- [Work required]:
Using the data below, work out how many of its lines contain "plus", and give that number with nothing added.

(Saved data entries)

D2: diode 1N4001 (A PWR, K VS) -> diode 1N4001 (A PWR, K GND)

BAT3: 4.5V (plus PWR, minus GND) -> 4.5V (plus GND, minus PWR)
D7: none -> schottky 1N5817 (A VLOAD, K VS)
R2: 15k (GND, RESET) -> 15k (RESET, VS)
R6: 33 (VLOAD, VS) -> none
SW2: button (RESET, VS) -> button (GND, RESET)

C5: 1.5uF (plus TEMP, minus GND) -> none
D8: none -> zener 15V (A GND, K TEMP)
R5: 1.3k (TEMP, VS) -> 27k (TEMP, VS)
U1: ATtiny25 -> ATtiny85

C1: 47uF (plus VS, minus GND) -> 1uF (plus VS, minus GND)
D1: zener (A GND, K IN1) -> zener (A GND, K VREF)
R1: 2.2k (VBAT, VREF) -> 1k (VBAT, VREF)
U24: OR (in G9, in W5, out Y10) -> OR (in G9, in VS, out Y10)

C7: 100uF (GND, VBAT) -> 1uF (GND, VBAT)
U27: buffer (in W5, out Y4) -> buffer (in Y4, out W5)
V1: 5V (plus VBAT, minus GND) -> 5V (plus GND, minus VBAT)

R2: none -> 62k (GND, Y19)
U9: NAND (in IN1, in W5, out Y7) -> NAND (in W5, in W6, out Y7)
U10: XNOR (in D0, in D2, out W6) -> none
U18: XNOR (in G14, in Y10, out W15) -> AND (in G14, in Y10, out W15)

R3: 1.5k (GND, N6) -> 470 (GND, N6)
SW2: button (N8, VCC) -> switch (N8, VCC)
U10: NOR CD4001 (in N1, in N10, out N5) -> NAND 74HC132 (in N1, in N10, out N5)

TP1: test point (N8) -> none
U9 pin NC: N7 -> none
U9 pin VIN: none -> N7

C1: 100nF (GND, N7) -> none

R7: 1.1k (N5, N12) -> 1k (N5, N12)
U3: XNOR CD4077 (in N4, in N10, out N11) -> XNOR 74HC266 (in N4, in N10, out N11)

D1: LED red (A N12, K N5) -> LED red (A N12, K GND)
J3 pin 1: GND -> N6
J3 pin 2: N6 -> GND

- [Task response]:
4